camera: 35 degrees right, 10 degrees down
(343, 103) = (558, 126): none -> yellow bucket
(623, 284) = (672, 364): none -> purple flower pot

---

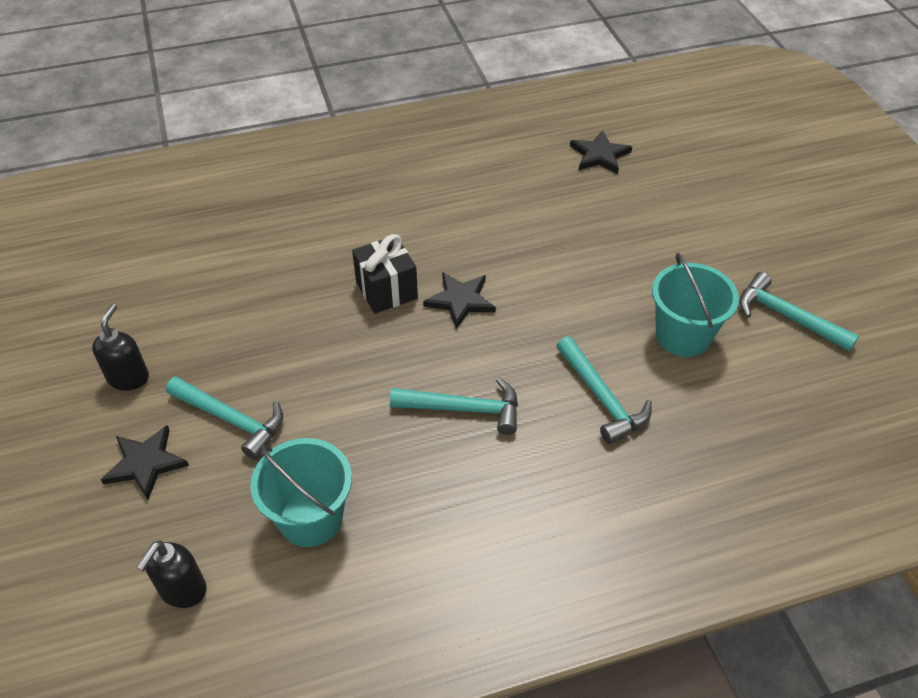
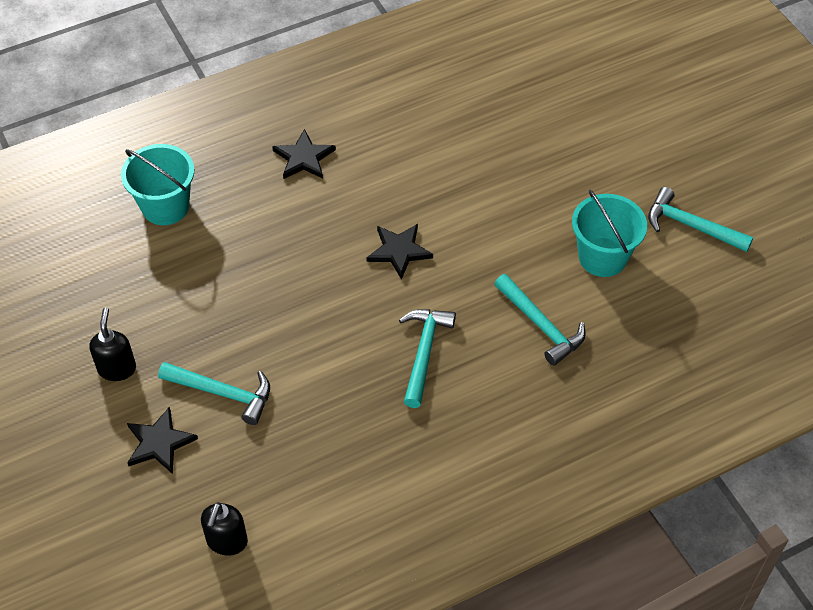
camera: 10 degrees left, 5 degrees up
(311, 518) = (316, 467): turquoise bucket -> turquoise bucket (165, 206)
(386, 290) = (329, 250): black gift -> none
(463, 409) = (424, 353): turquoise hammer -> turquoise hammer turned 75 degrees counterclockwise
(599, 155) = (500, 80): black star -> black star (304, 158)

Task prompt:
Repeat word for word the lines above that run from the line containing "camera: 10 degrees left, 5 degrees up" through the line containing "(599, 155) = (500, 80): black", both ends included, and nothing else.

Result of this task:
camera: 10 degrees left, 5 degrees up
(311, 518) = (316, 467): turquoise bucket -> turquoise bucket (165, 206)
(386, 290) = (329, 250): black gift -> none
(463, 409) = (424, 353): turquoise hammer -> turquoise hammer turned 75 degrees counterclockwise
(599, 155) = (500, 80): black star -> black star (304, 158)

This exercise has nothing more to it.